» **EXERCISE INSTRUCTIONS**: Your job is to return every line of the listing holding the string "eraser".

· · · · · · ·

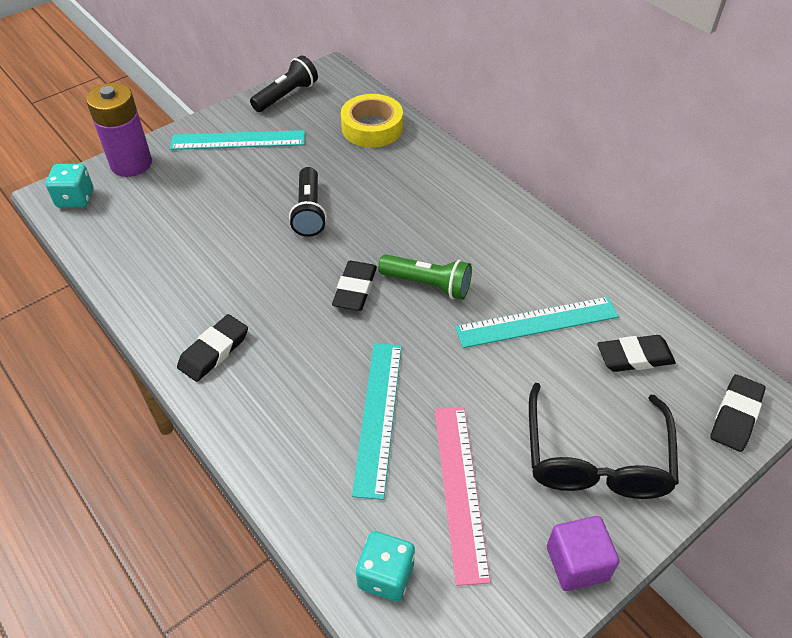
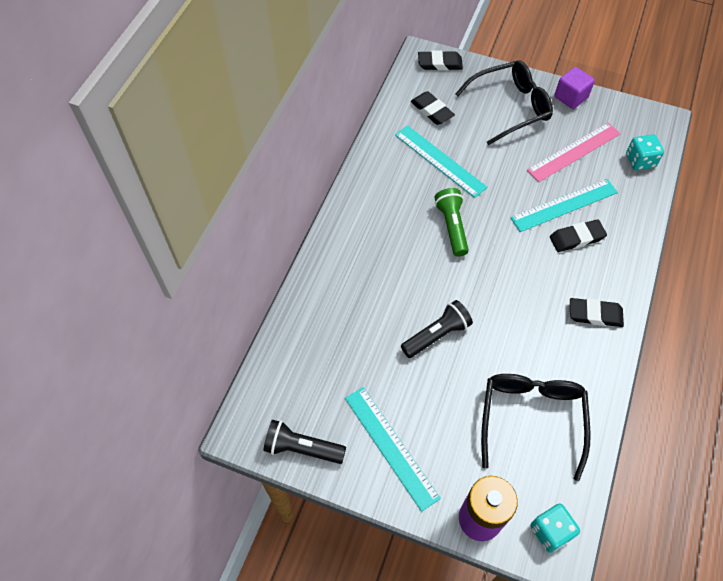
camera: 120 degrees left, 10 degrees up
(168, 236) = (531, 418): none -> black glasses
(355, 289) = (486, 265): black eraser -> black eraser (577, 238)
(372, 128) = (307, 347): yellow tape -> none

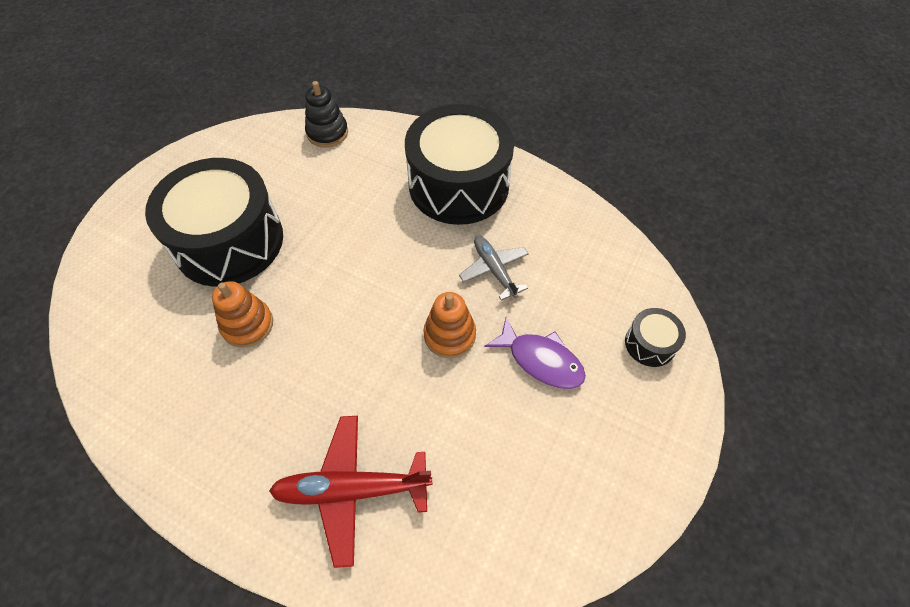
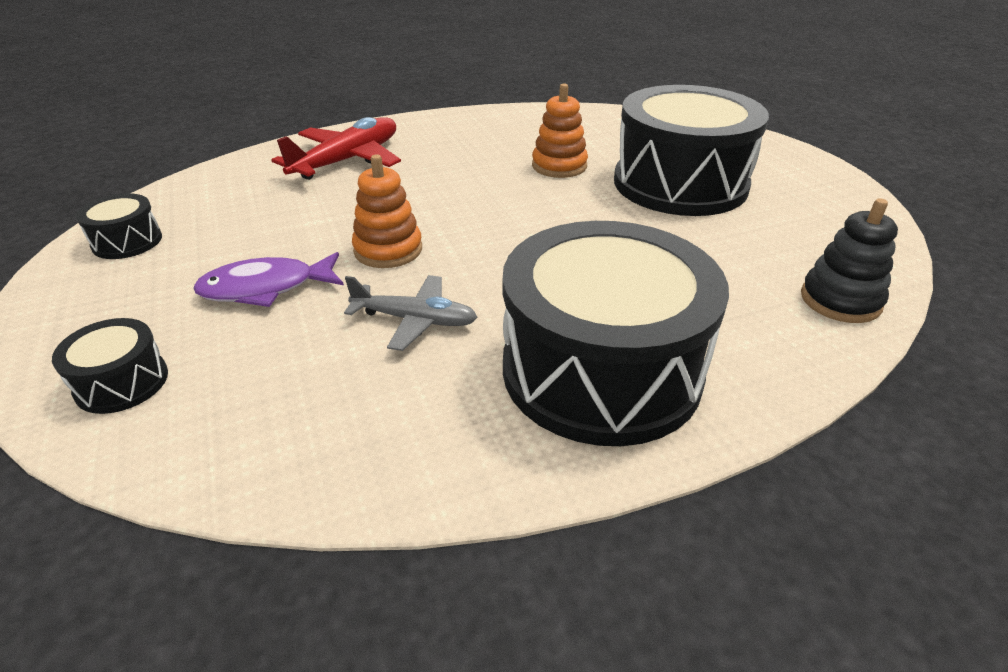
camera: 130 degrees right, 20 degrees down
(591, 506) = (127, 241): none -> black drum

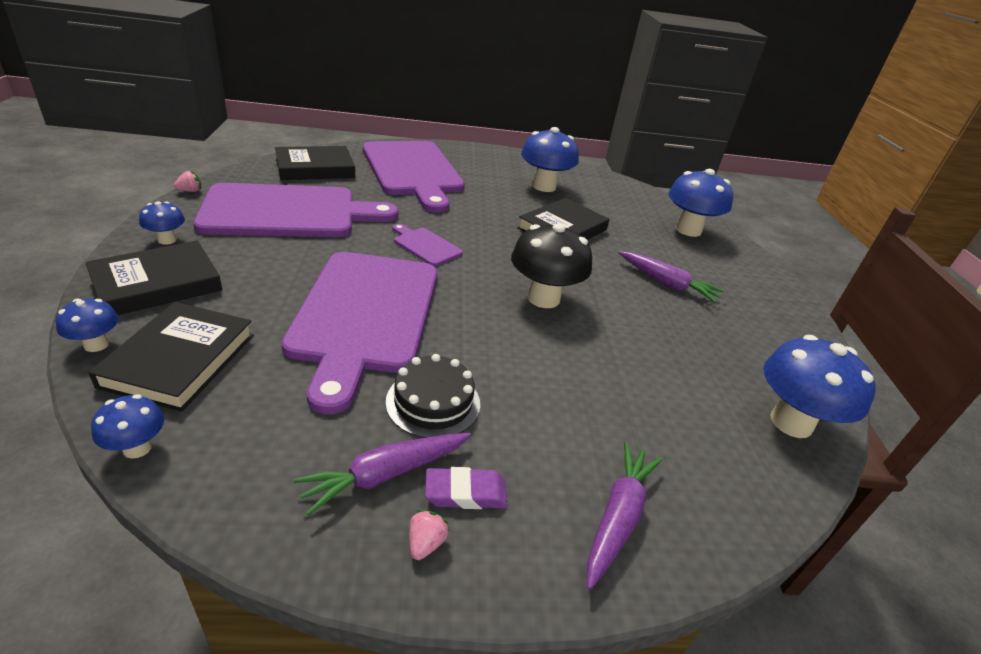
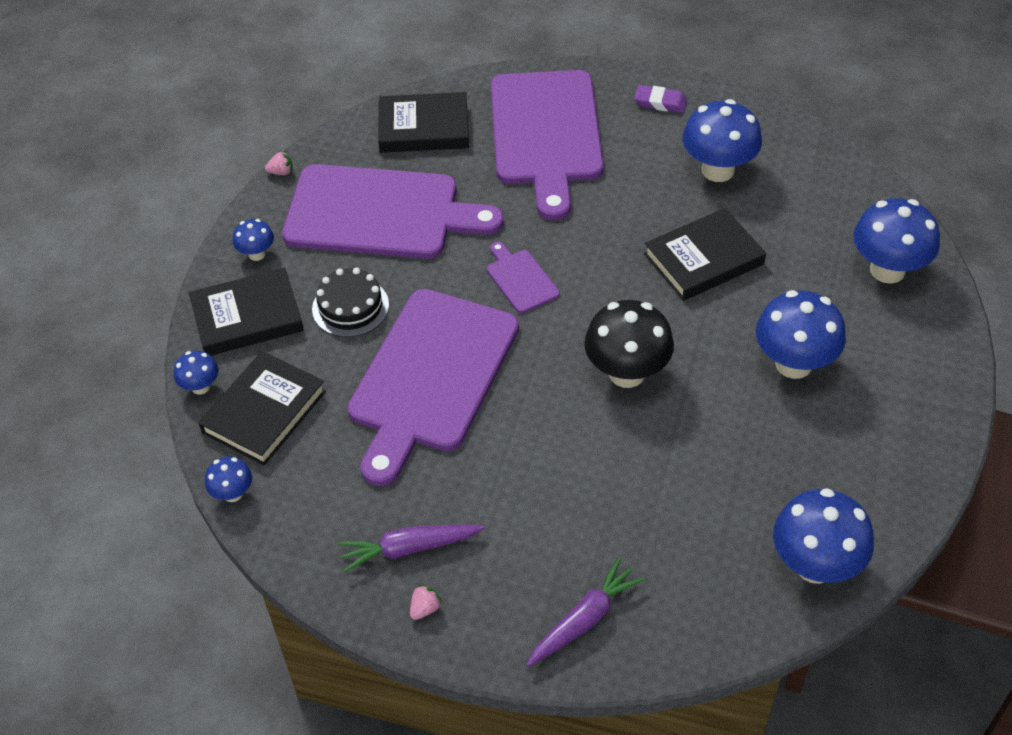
camera: 25 degrees right, 15 degrees up
(433, 402) = (467, 487): black cake -> black cake (350, 307)
(465, 492) = (467, 575): purple eraser -> purple eraser (660, 102)
(666, 283) = (793, 364): purple carrot -> blue mushroom

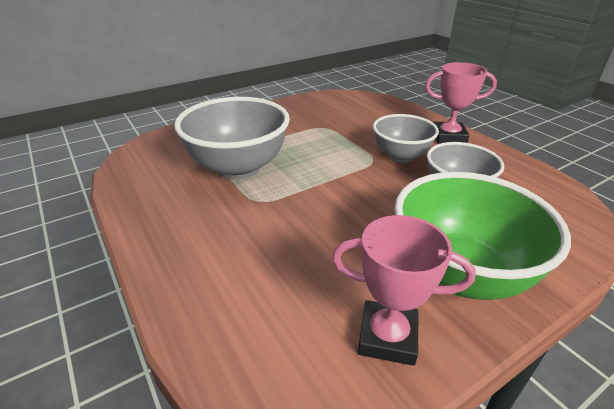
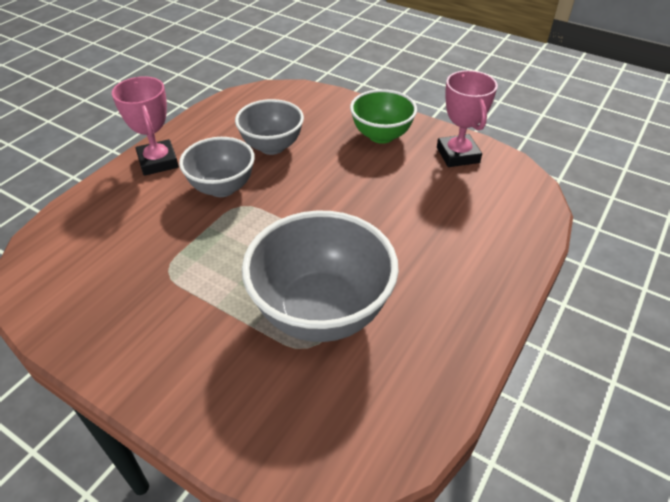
camera: 115 degrees left, 10 degrees up
(459, 274) = (381, 135): green bowl -> green bowl, size x0.62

· · · · · · ·

» **RESPONSE TO THIS EXERCISE**:
(355, 289) = (486, 265): black eraser -> black eraser (577, 238)
(465, 492) = (467, 575): purple eraser -> purple eraser (660, 102)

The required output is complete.